PROBLEM STATEMENT: For every line in the material, output its text exactly and exclude any image it holds.

PROVIDED MATERIAL:

★ ★ ★ ★

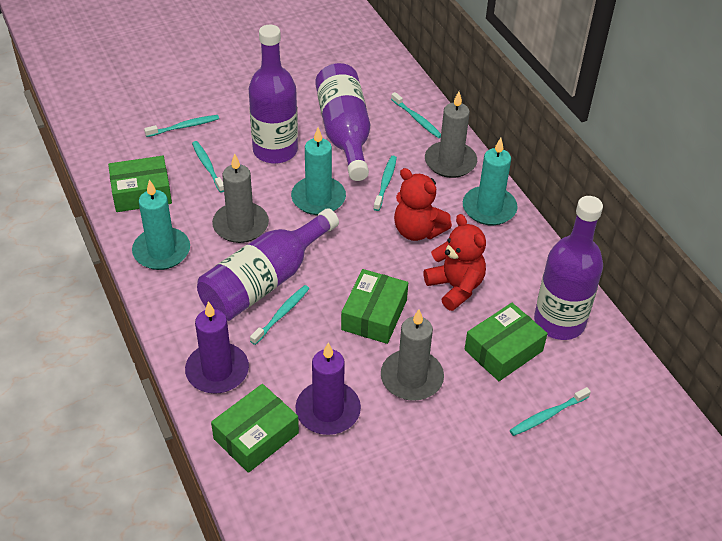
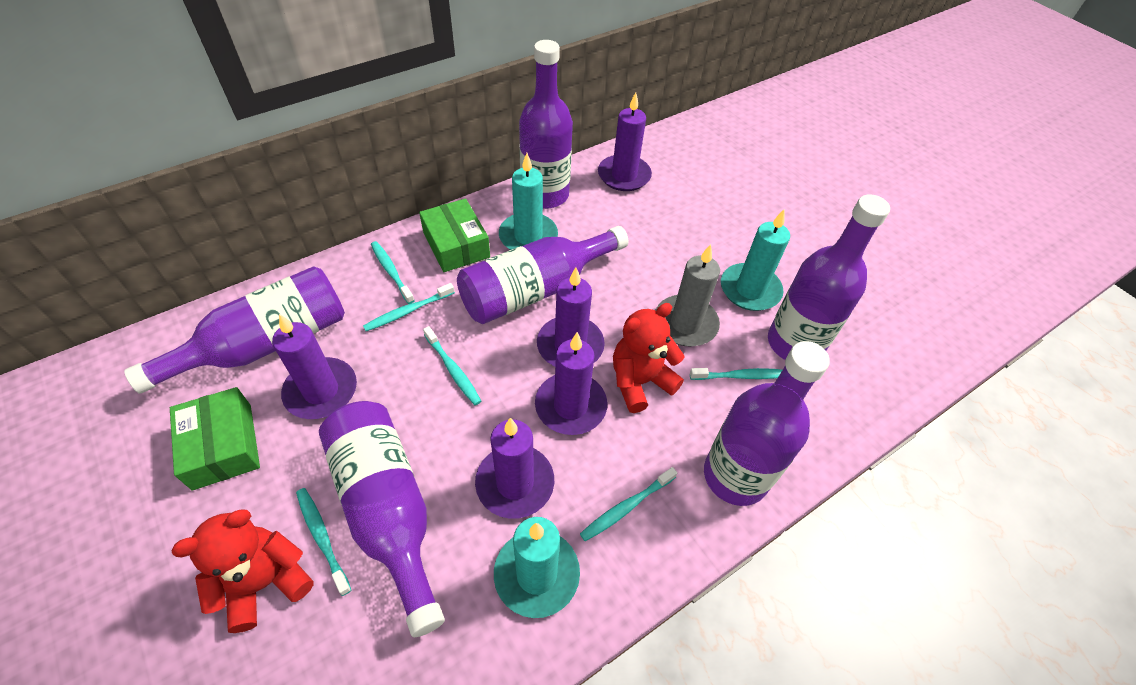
green box: 4 -> 2
grey candle: 3 -> 1
purple bottle: 4 -> 6
purple candle: 2 -> 5

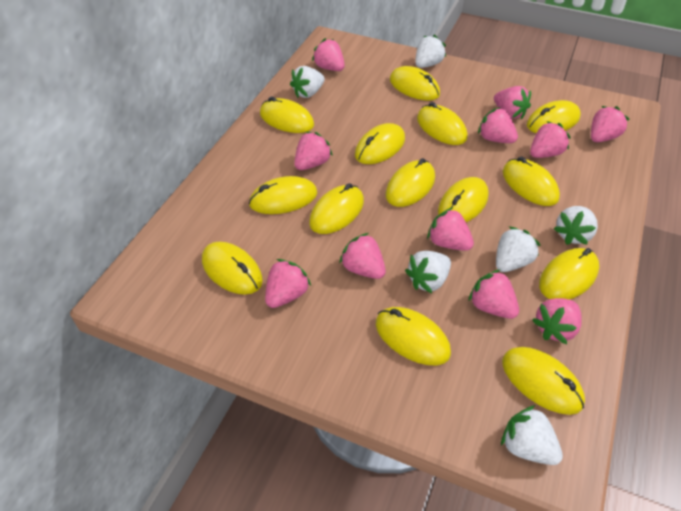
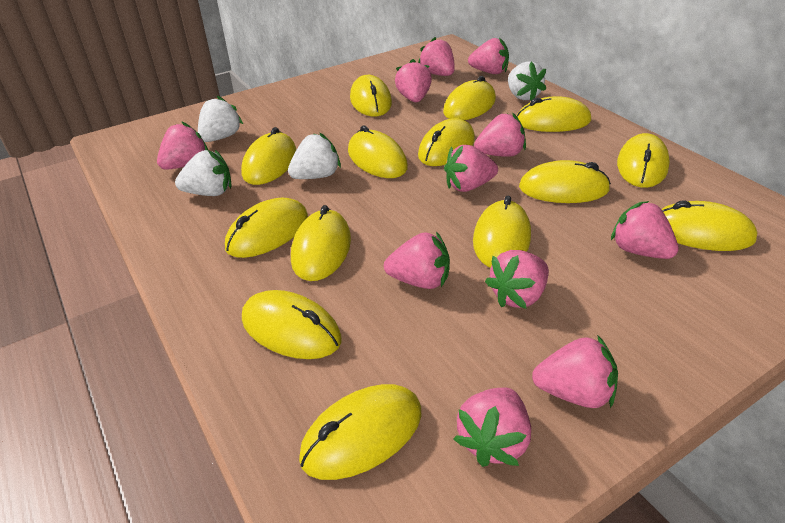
white strawberry: 6 -> 4

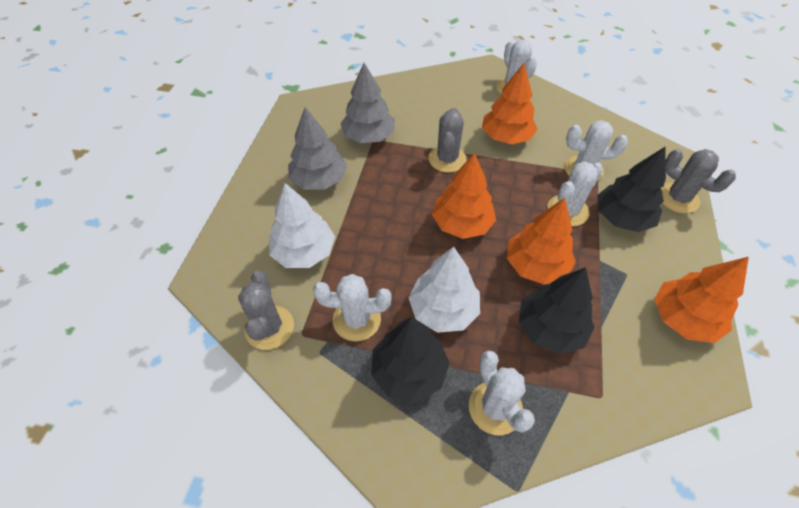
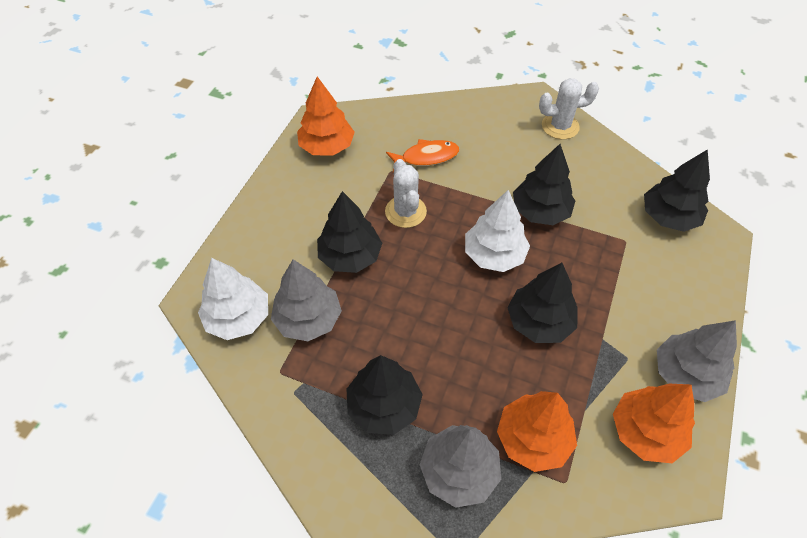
black tree: 3 -> 5
grey cactus: 3 -> 0
grey tree: 2 -> 3
orange fish: 0 -> 1
orange tree: 4 -> 3
white cactus: 5 -> 2

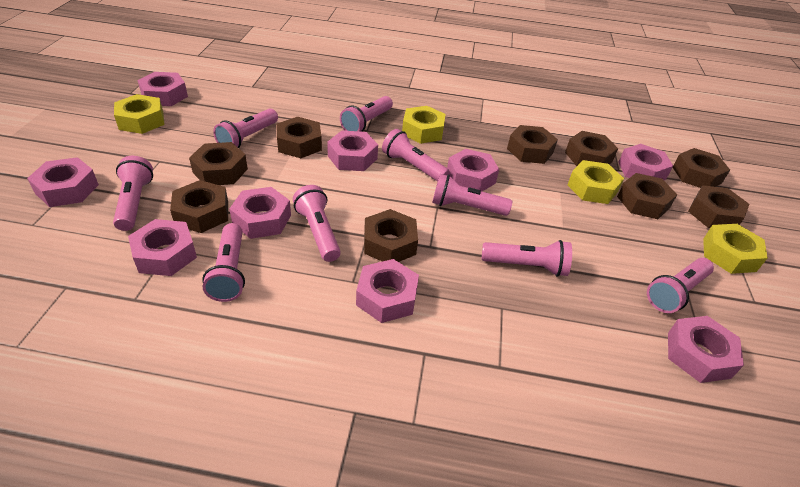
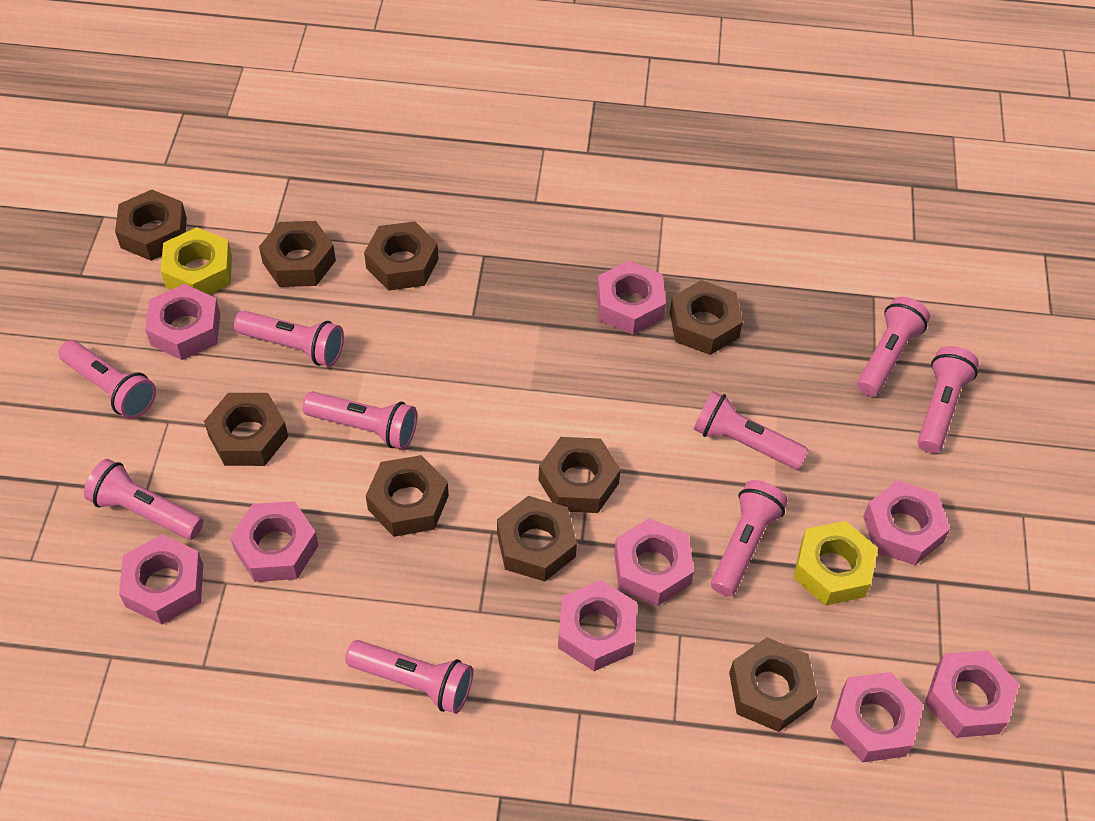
yellow nut: 4 -> 2

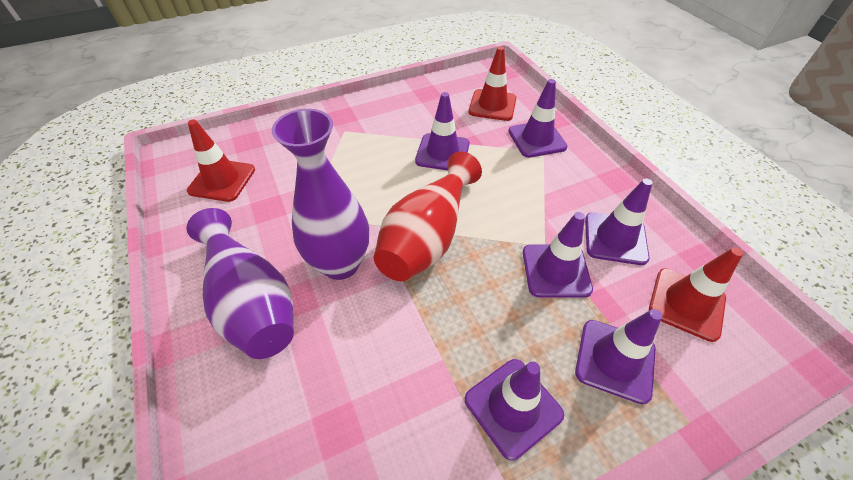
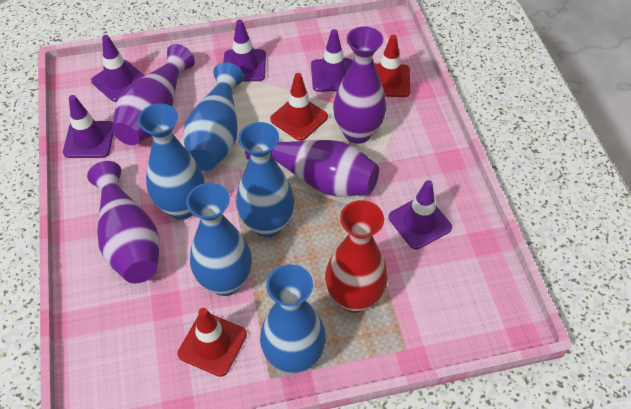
blue vase: 0 -> 5
purple traffic cone: 6 -> 5
purple vase: 2 -> 4

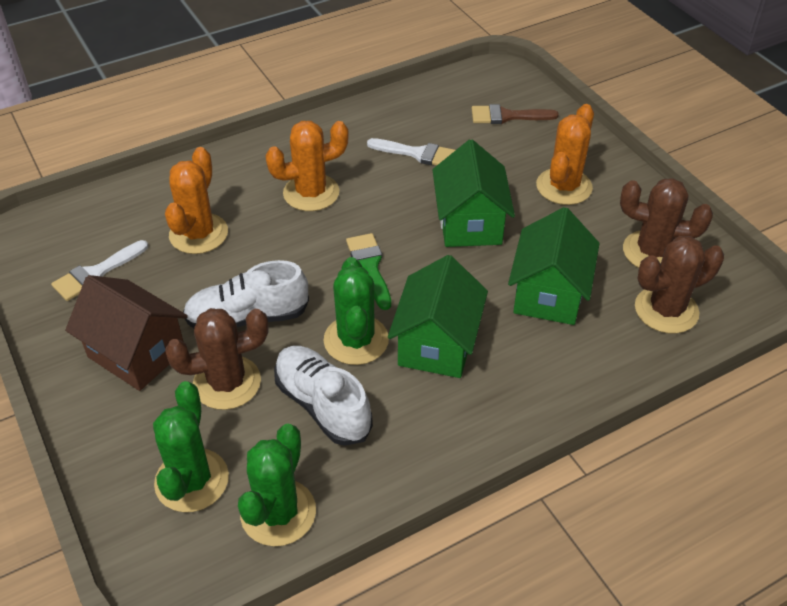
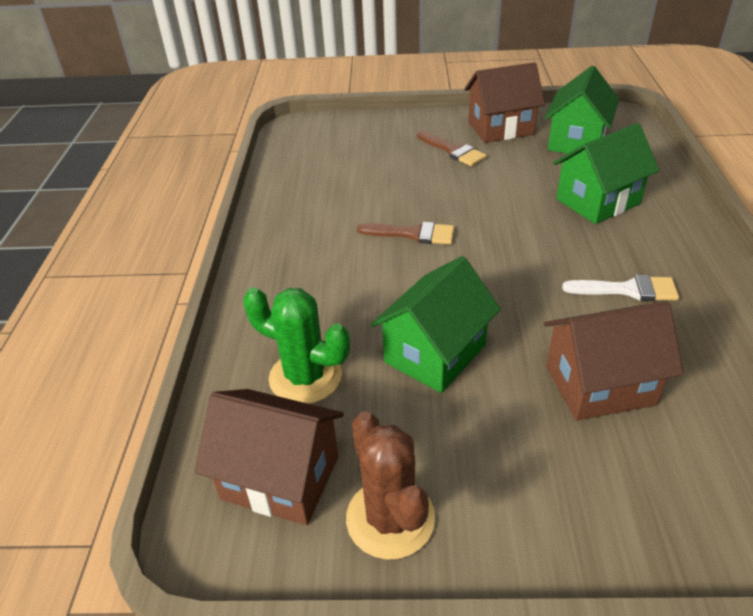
brown brush: 1 -> 2
brown cactus: 3 -> 1
brown house: 1 -> 3
green brush: 1 -> 0
green cactus: 3 -> 1
orange cactus: 3 -> 0
white brush: 2 -> 1
white shoe: 2 -> 0

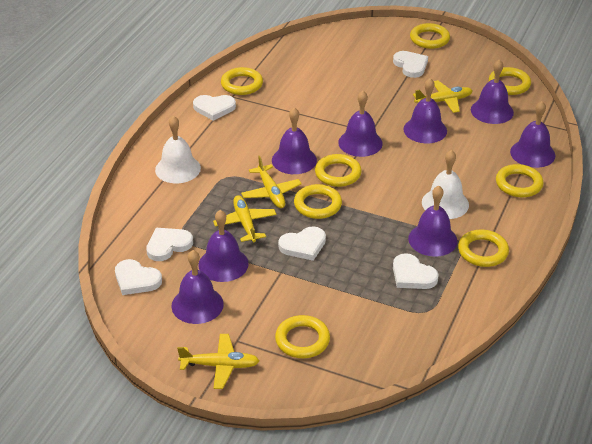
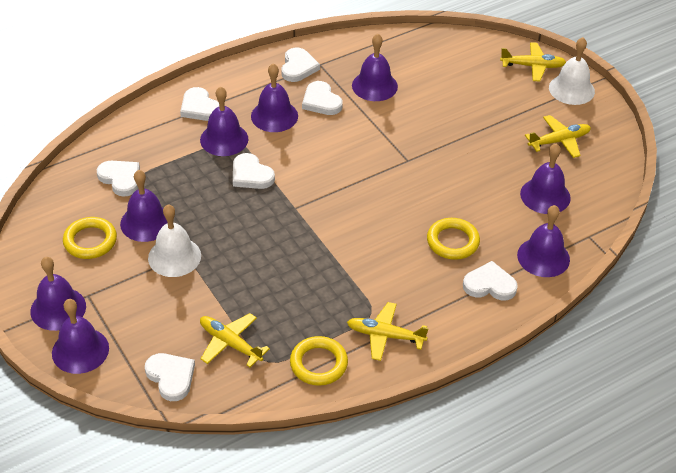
white heart: 6 -> 7
yellow ring: 8 -> 3

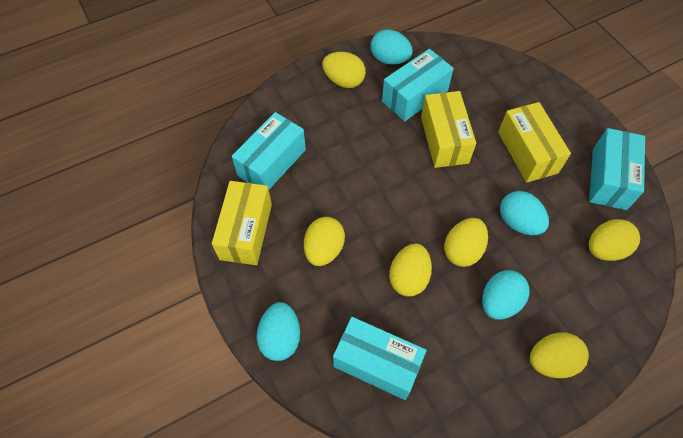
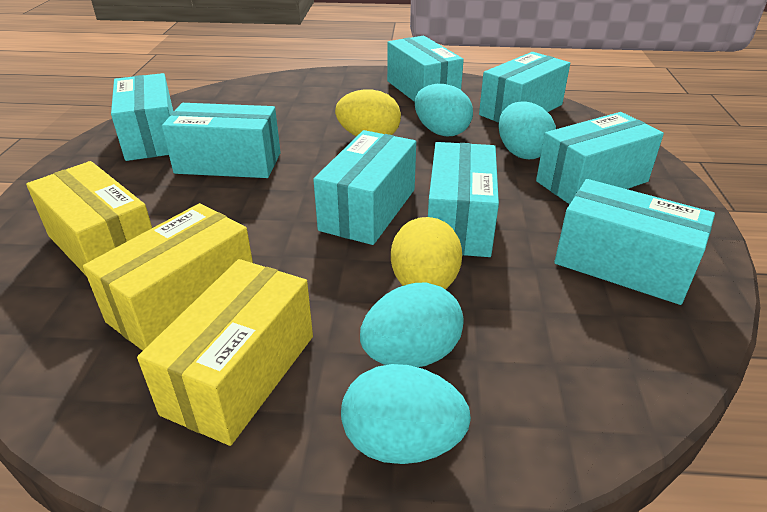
turquoise box: 4 -> 8
yellow egg: 6 -> 2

★ ★ ★ ★

THE COMPLETED TASK:
green box: 4 -> 2
grey candle: 3 -> 1
purple bottle: 4 -> 6
purple candle: 2 -> 5

white strawberry: 6 -> 4

black tree: 3 -> 5
grey cactus: 3 -> 0
grey tree: 2 -> 3
orange fish: 0 -> 1
orange tree: 4 -> 3
white cactus: 5 -> 2

yellow nut: 4 -> 2

blue vase: 0 -> 5
purple traffic cone: 6 -> 5
purple vase: 2 -> 4

brown brush: 1 -> 2
brown cactus: 3 -> 1
brown house: 1 -> 3
green brush: 1 -> 0
green cactus: 3 -> 1
orange cactus: 3 -> 0
white brush: 2 -> 1
white shoe: 2 -> 0

white heart: 6 -> 7
yellow ring: 8 -> 3

turquoise box: 4 -> 8
yellow egg: 6 -> 2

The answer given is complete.